◆ Exercise aim:
Copy every entry exactly as it stands, though any image it holds should stay out of the copy.
Information below:
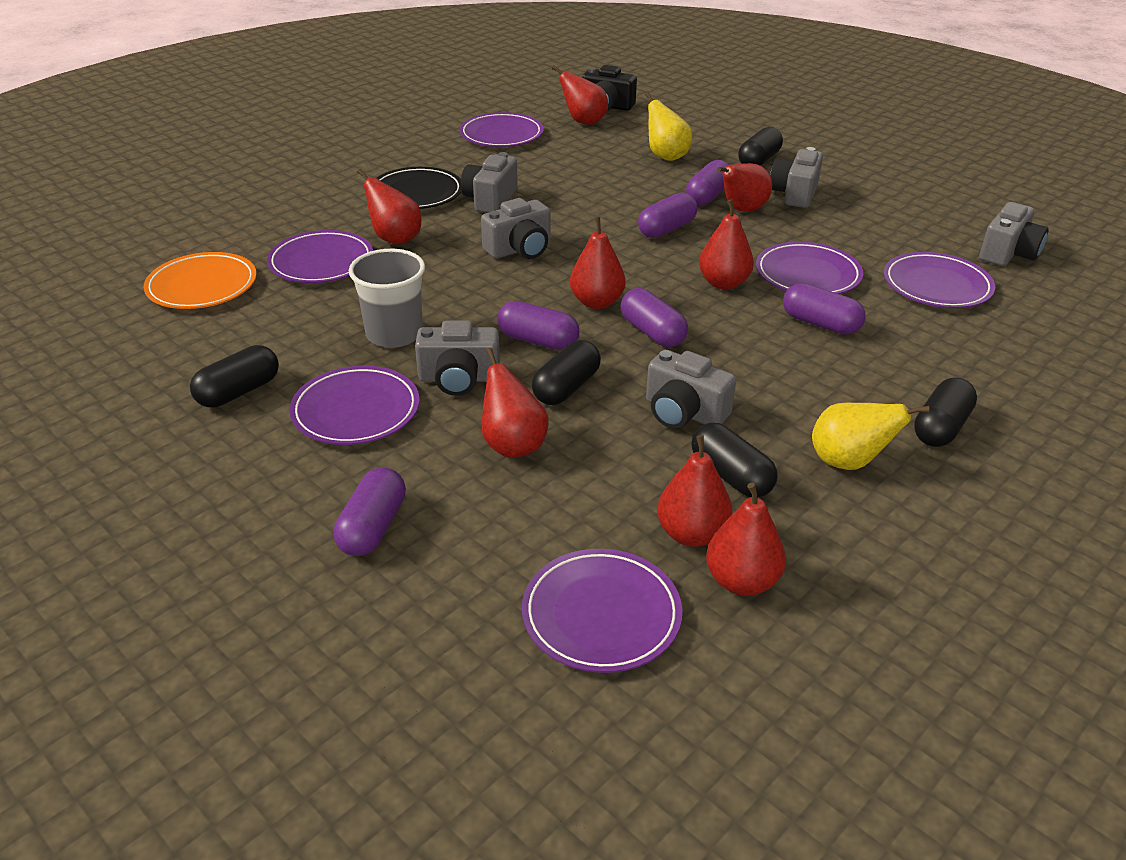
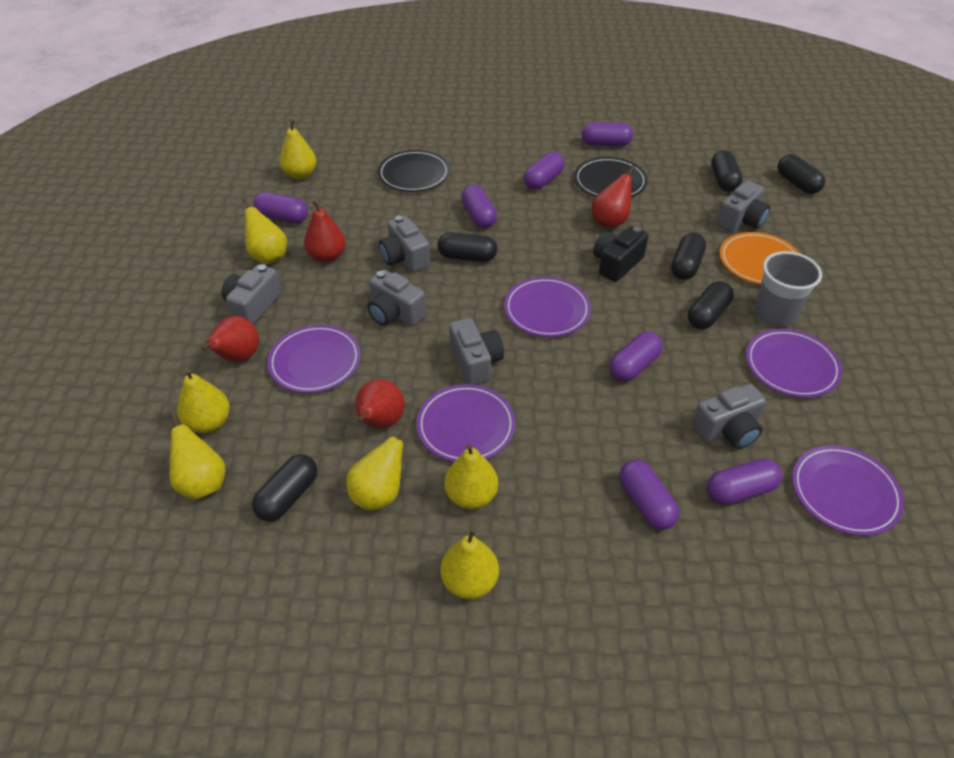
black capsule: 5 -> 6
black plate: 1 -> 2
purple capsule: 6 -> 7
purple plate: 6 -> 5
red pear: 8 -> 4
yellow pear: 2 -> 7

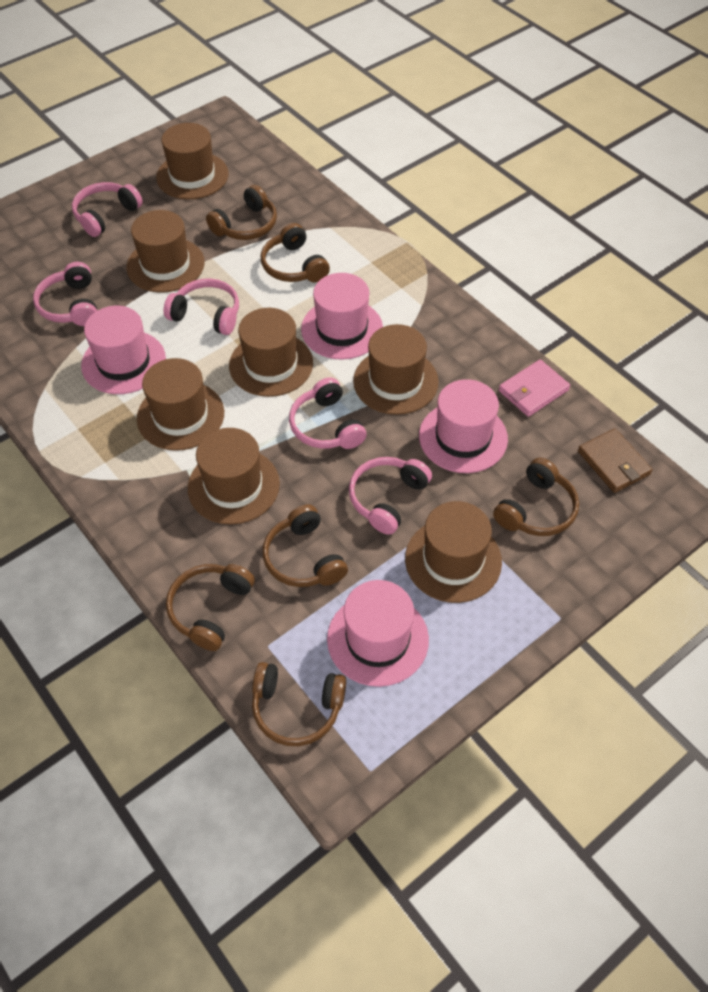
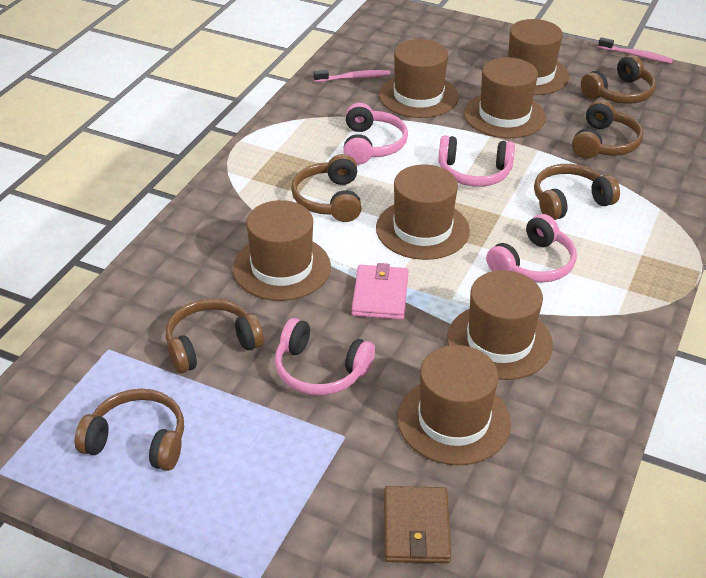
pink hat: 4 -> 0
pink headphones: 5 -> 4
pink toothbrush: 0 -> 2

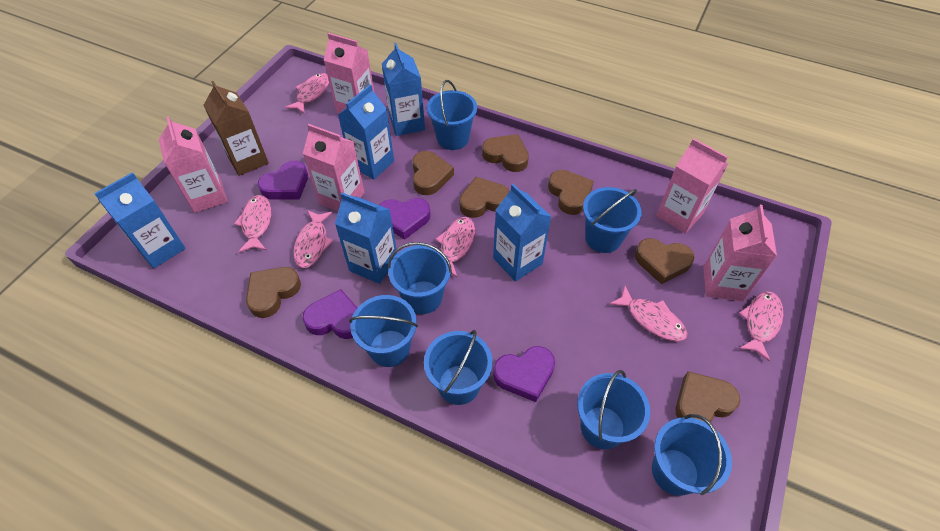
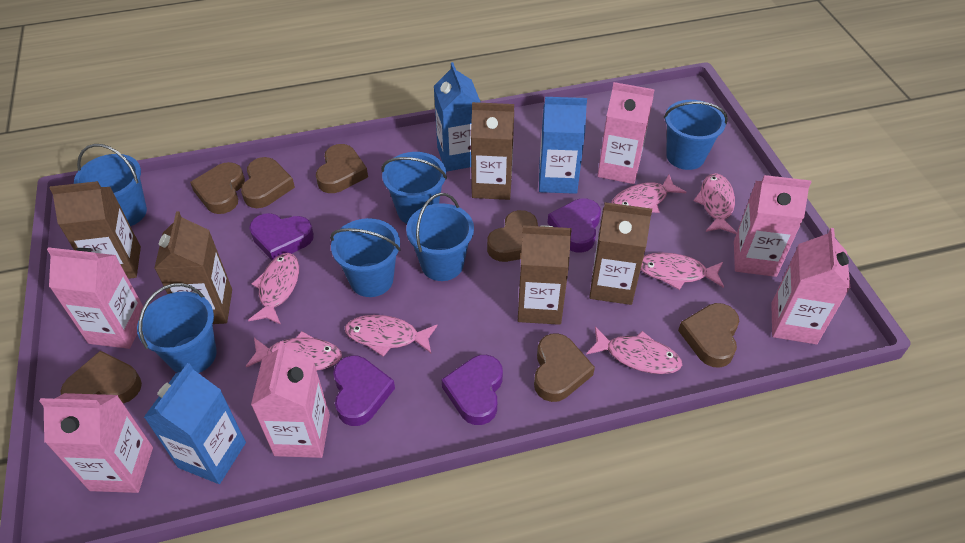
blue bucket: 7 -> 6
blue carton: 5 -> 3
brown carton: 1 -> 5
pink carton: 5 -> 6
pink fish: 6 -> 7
End of Information.
◆ Answer box:
black capsule: 5 -> 6
black plate: 1 -> 2
purple capsule: 6 -> 7
purple plate: 6 -> 5
red pear: 8 -> 4
yellow pear: 2 -> 7

pink hat: 4 -> 0
pink headphones: 5 -> 4
pink toothbrush: 0 -> 2

blue bucket: 7 -> 6
blue carton: 5 -> 3
brown carton: 1 -> 5
pink carton: 5 -> 6
pink fish: 6 -> 7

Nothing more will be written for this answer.